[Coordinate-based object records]
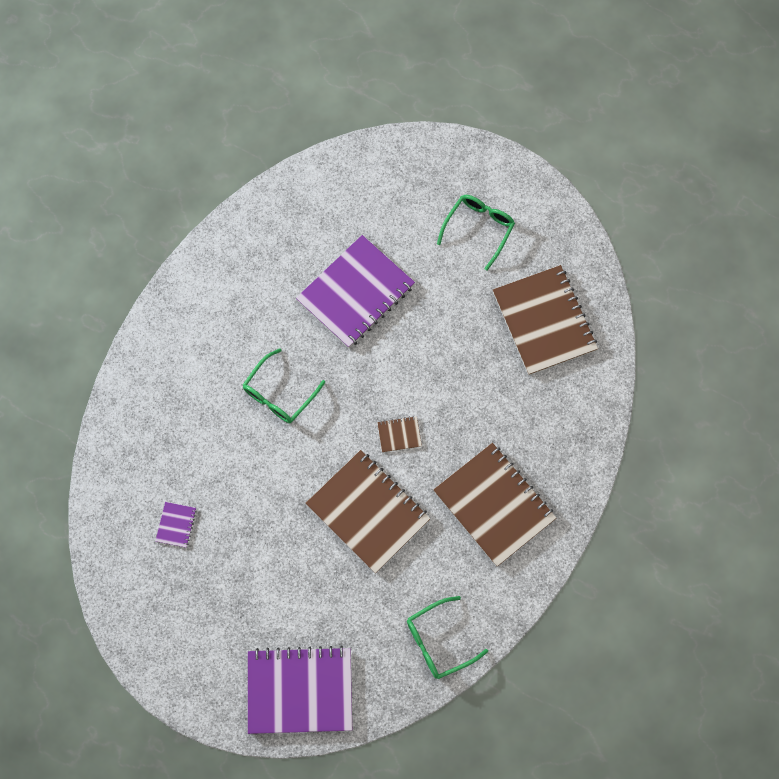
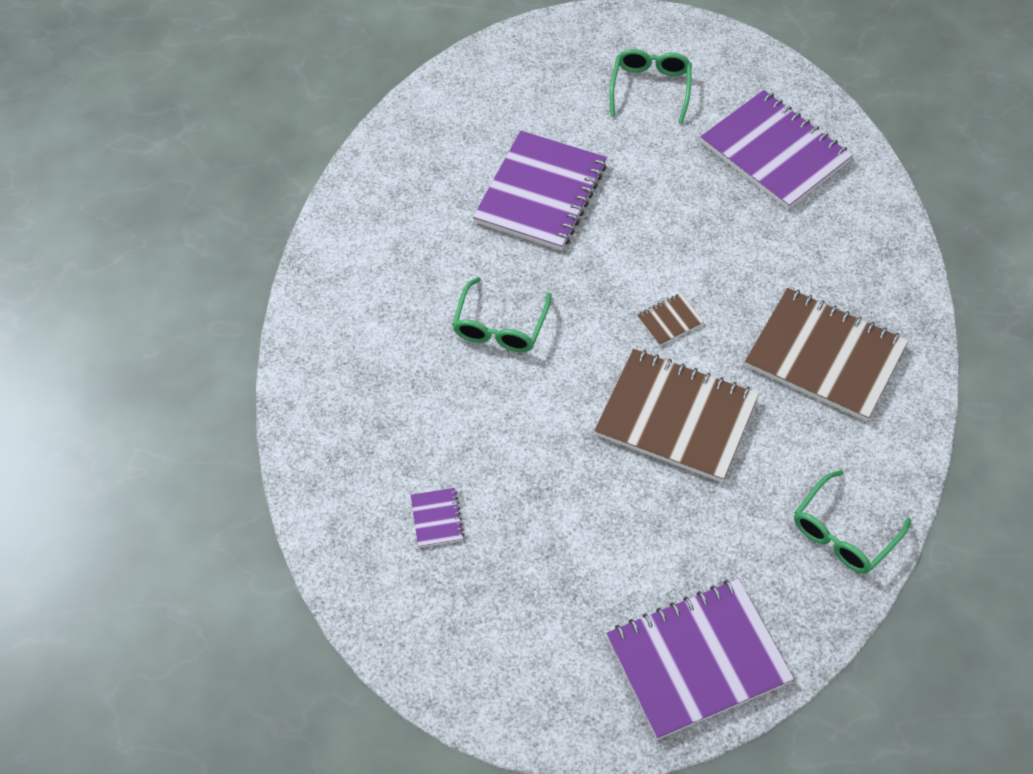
camera: 20 degrees left, 15 degrees down
(544, 321) = (774, 152): brown notebook -> purple notebook

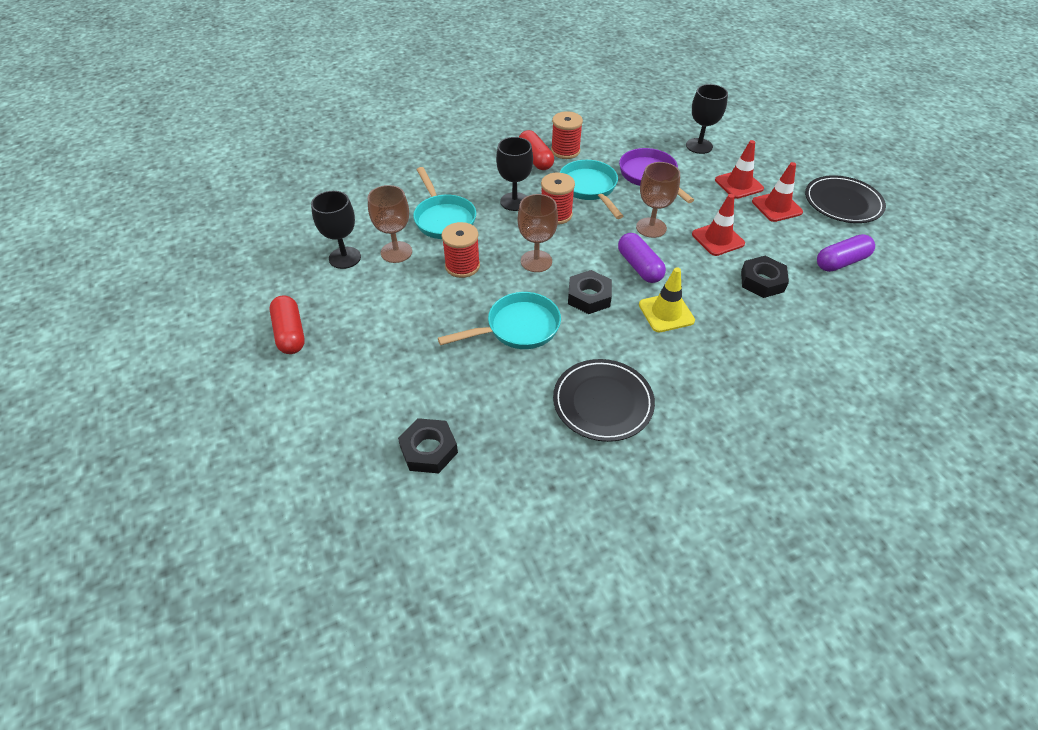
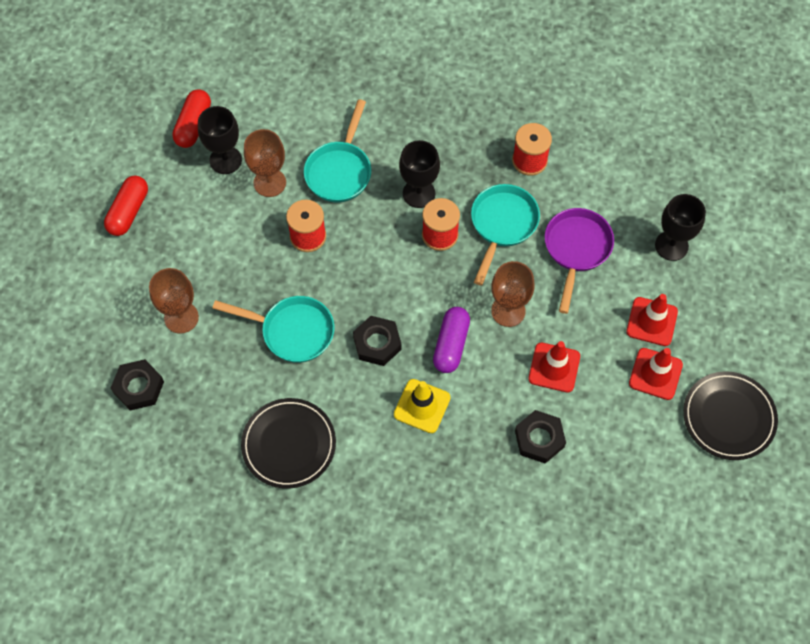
camera: 40 degrees right, 15 degrees up
(535, 159) = (490, 152): red capsule -> red capsule (193, 125)
(536, 261) = (371, 275): brown goblet -> brown goblet (181, 317)
(841, 262) = (636, 475): purple capsule -> none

▶ **PROMPT**
Using the data above, count the lines that include "brown" and write the number alone.

▶ **FINAL ANSWER**
2